[How to complete this task] Pictures are to be left out; otherwise, copy exactly the lines from the line containing "C6: 150nF (GND, J1/2) -> 150nF (+3V3, GND)" through the end of the data.
________________________________________
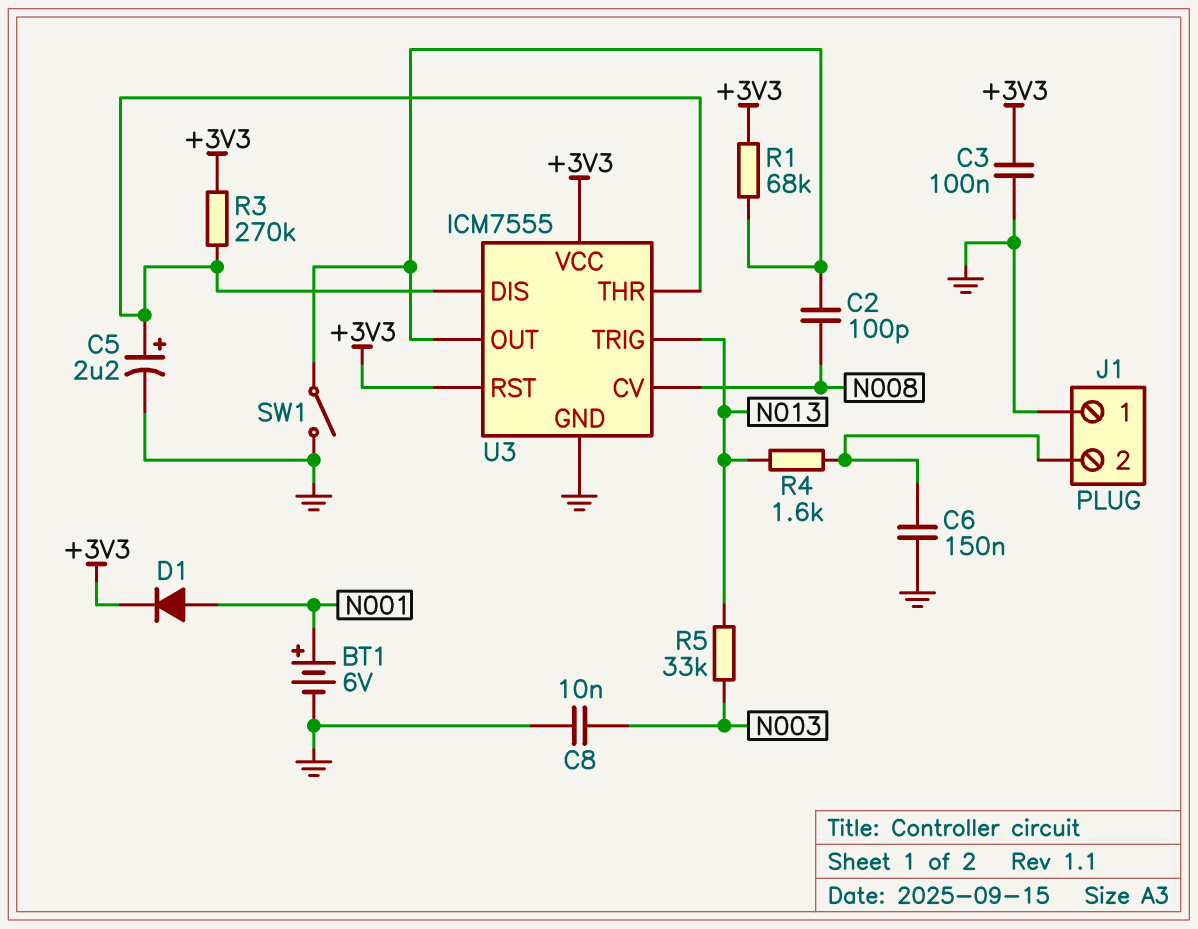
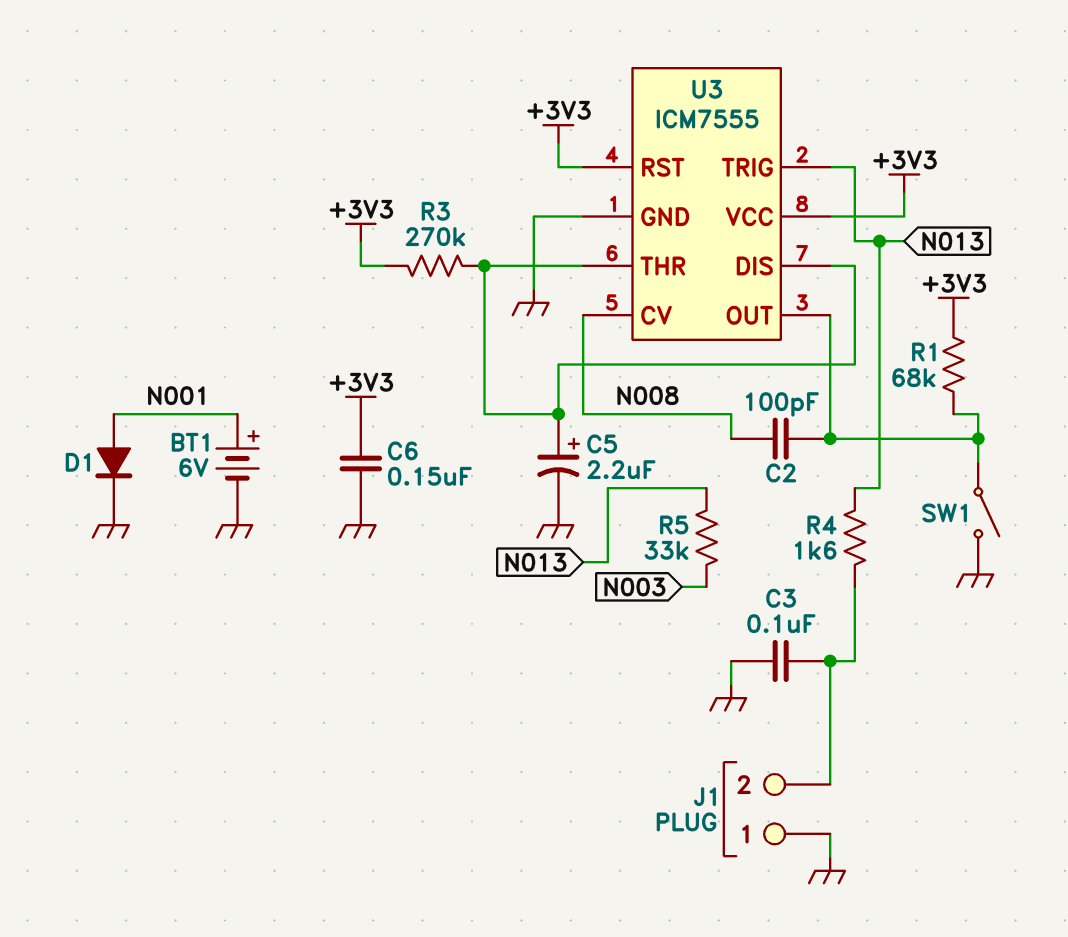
C3: 100nF (+3V3, GND) -> 100nF (GND, J1/2)
C6: 150nF (GND, J1/2) -> 150nF (+3V3, GND)
C8: 10nF (GND, N003) -> none
D1: diode (A N001, K +3V3) -> diode (A N001, K GND)

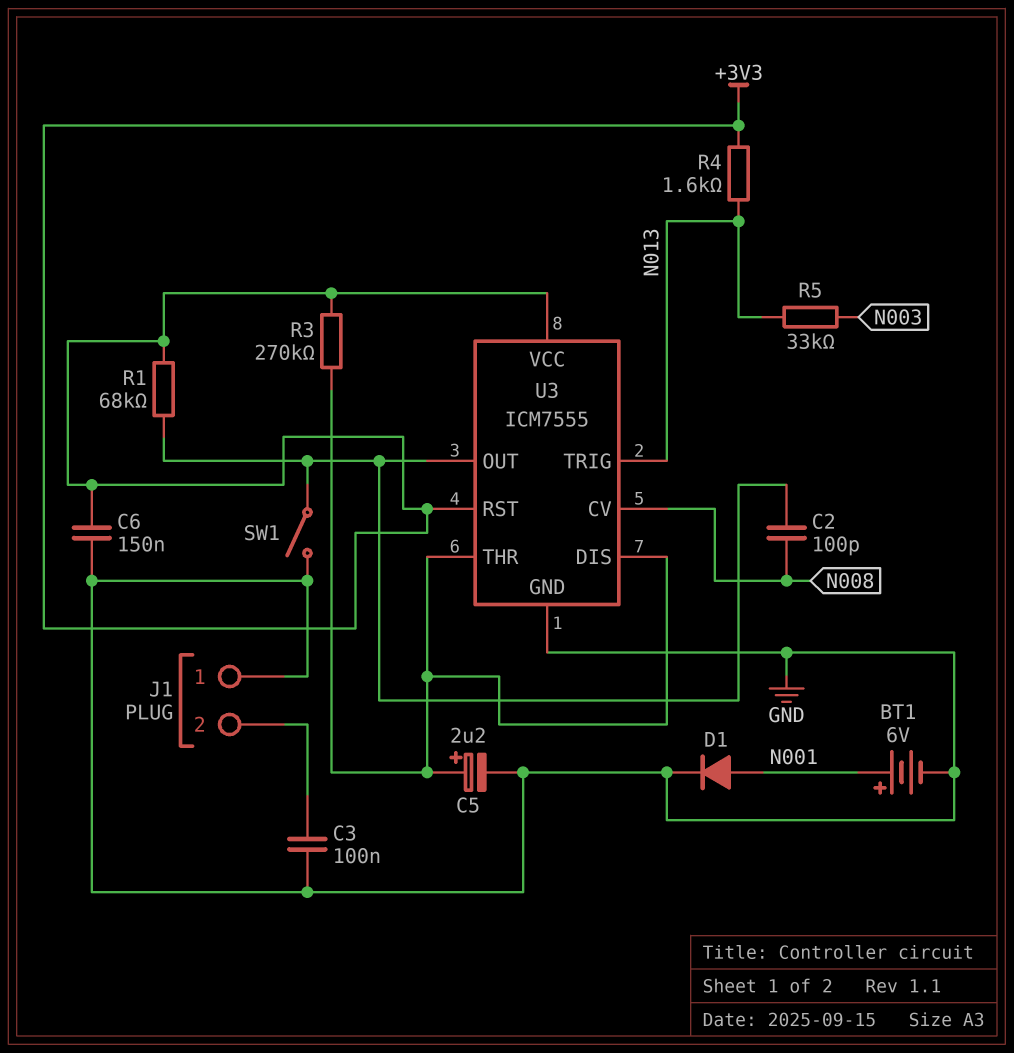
R4: 1.6k (J1/2, N013) -> 1.6k (+3V3, N013)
________________________________________
[Task solution]
C6: 150nF (GND, J1/2) -> 150nF (+3V3, GND)
C8: 10nF (GND, N003) -> none
D1: diode (A N001, K +3V3) -> diode (A N001, K GND)

R4: 1.6k (J1/2, N013) -> 1.6k (+3V3, N013)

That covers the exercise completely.